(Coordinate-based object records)
- - - -
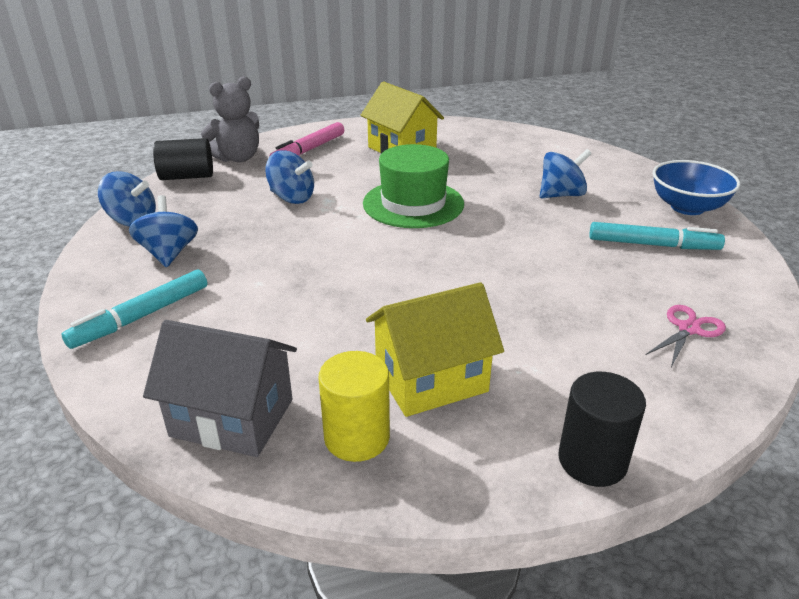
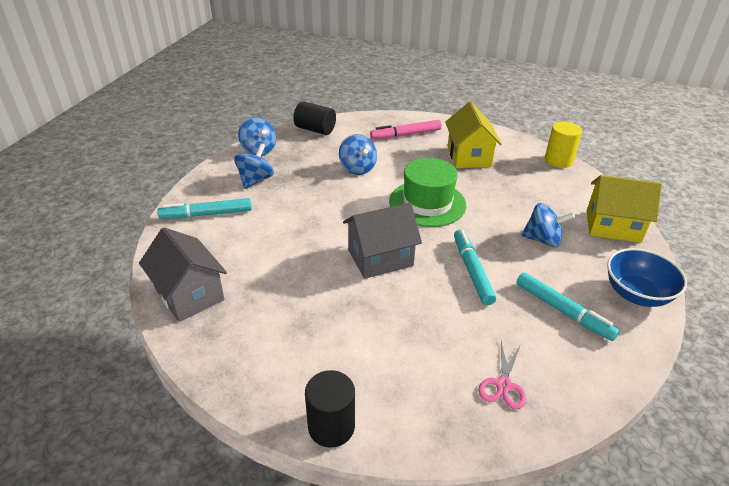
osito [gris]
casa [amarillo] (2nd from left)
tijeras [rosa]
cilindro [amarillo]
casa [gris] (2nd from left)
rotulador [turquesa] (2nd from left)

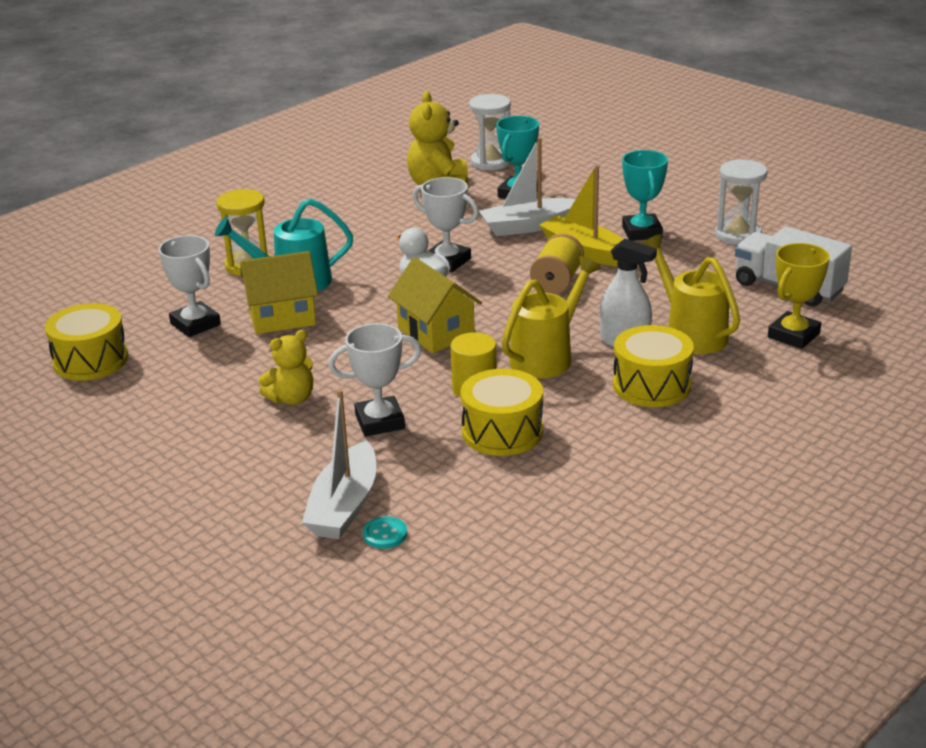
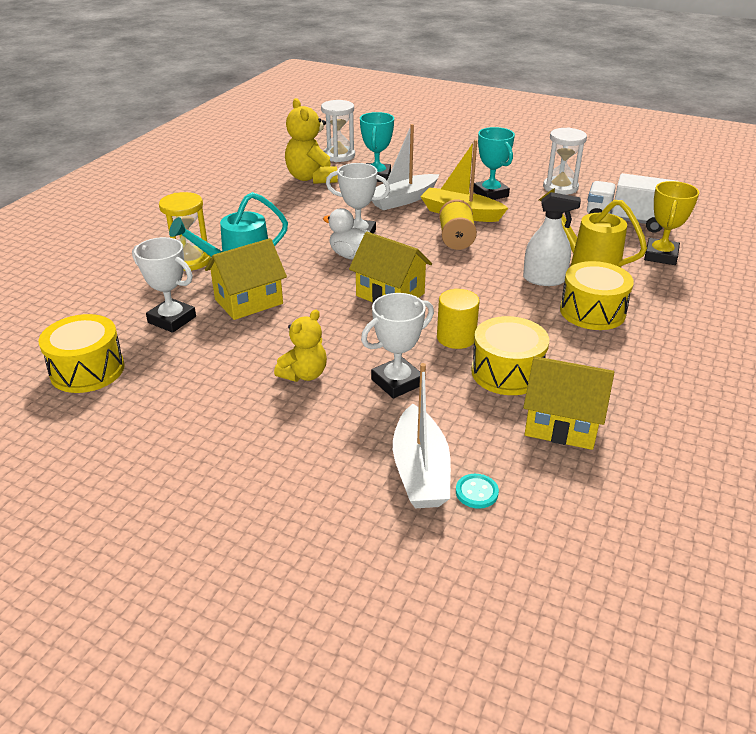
regadera [amarillo] (1st from left in the first image)
casa [amarillo] (3rd from left)

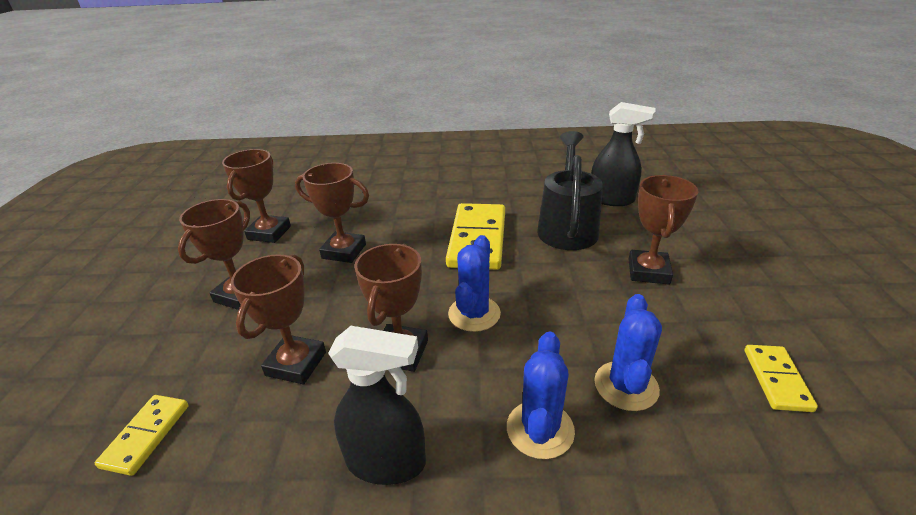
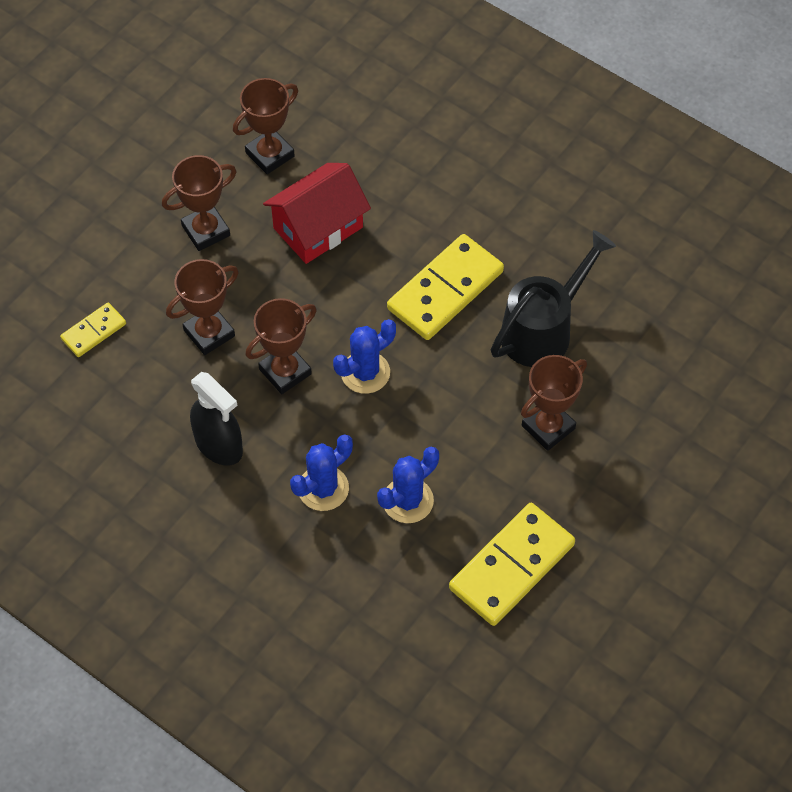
pulverizador [negro] (2nd from left in the first image)
casa [rojo]
ficha de dominó [amarillo] (3rd from left)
- - - -
• _Problem to work on_
The number of lines in the data that contain the word "first" is all that should be stated.

• _Task result_
2